* DESCRIPTION OF THE TASK *
Any images in the material are to be dropped while every line is retyped exactly.

* SUPPLIED ENTRIES *
======

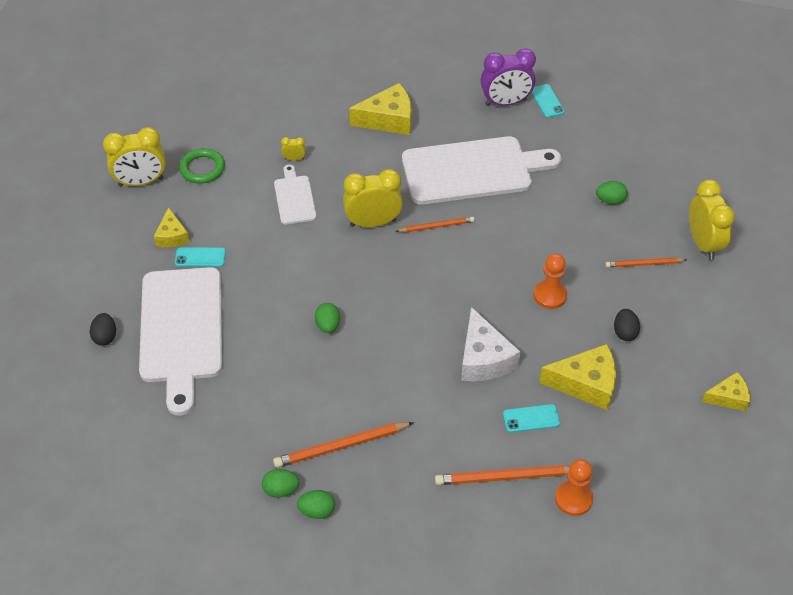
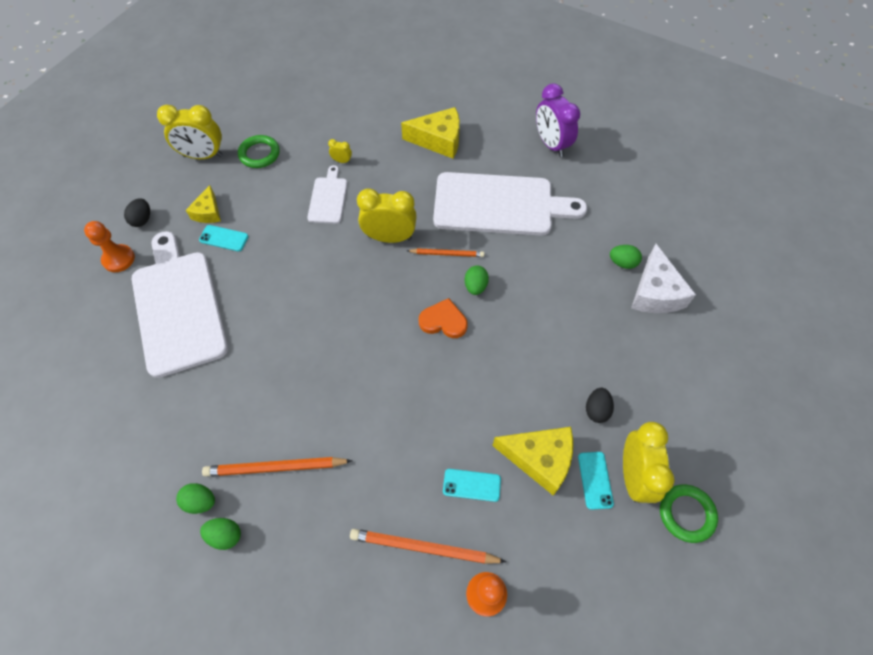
camera: 15 degrees right, 10 degrees up
(105, 337) = (110, 298): black egg -> black egg (142, 219)
(181, 330) = (178, 307): white cutting board -> white cutting board turned 150 degrees clockwise
(328, 325) = (311, 333): green egg -> green egg (475, 286)
(455, 287) = (443, 321): none -> orange heart
(483, 358) = (446, 405): white cheese -> white cheese (655, 292)
(505, 102) = (551, 144): purple clock -> purple clock turned 60 degrees clockwise
(547, 101) = (590, 150): turquoise phone -> turquoise phone (595, 480)
(550, 295) = (533, 351): orange pawn -> orange pawn (118, 259)
(644, 264) = (637, 338): orange pencil -> none
(703, 243) = (704, 329): yellow clock -> yellow clock (633, 475)
(728, 397) = (686, 514): yellow cheese -> green ring

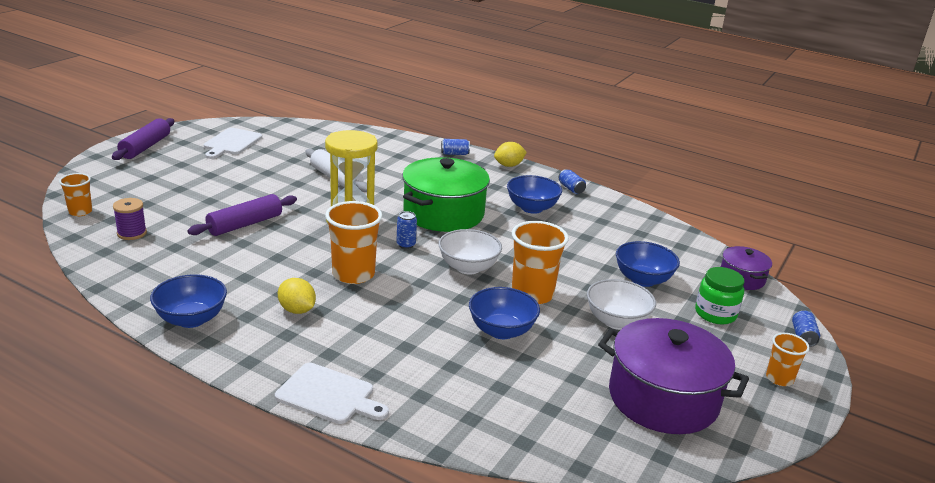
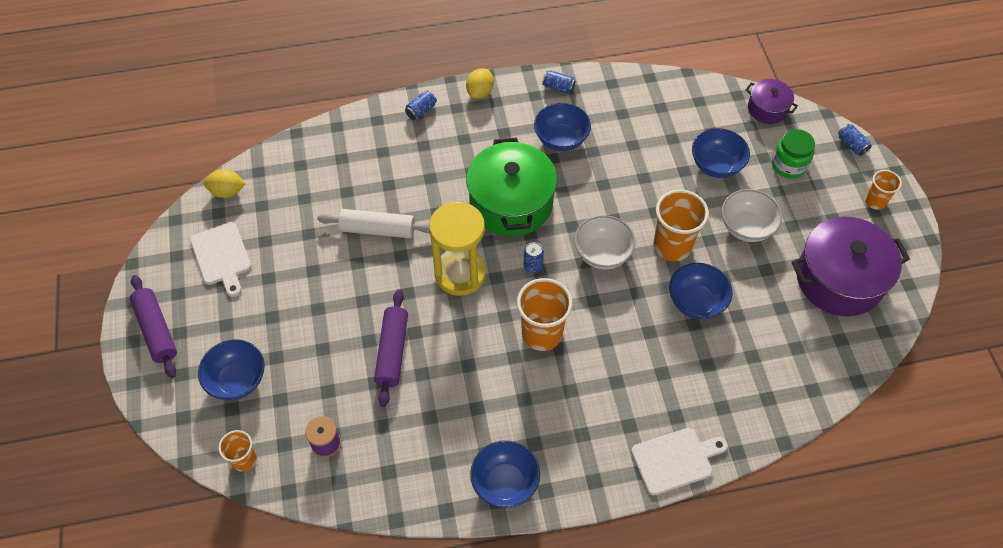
camera: 40 degrees left, 30 degrees up
(143, 184) = (237, 380): none -> blue bowl
(297, 310) = (556, 406): yellow lemon -> yellow lemon (227, 191)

======

* OUTPUT OF THE EXERCISE *
camera: 15 degrees right, 10 degrees up
(105, 337) = (110, 298): black egg -> black egg (142, 219)
(181, 330) = (178, 307): white cutting board -> white cutting board turned 150 degrees clockwise
(328, 325) = (311, 333): green egg -> green egg (475, 286)
(455, 287) = (443, 321): none -> orange heart
(483, 358) = (446, 405): white cheese -> white cheese (655, 292)
(505, 102) = (551, 144): purple clock -> purple clock turned 60 degrees clockwise
(547, 101) = (590, 150): turquoise phone -> turquoise phone (595, 480)
(550, 295) = (533, 351): orange pawn -> orange pawn (118, 259)
(644, 264) = (637, 338): orange pencil -> none
(703, 243) = (704, 329): yellow clock -> yellow clock (633, 475)
(728, 397) = (686, 514): yellow cheese -> green ring

camera: 40 degrees left, 30 degrees up
(143, 184) = (237, 380): none -> blue bowl
(297, 310) = (556, 406): yellow lemon -> yellow lemon (227, 191)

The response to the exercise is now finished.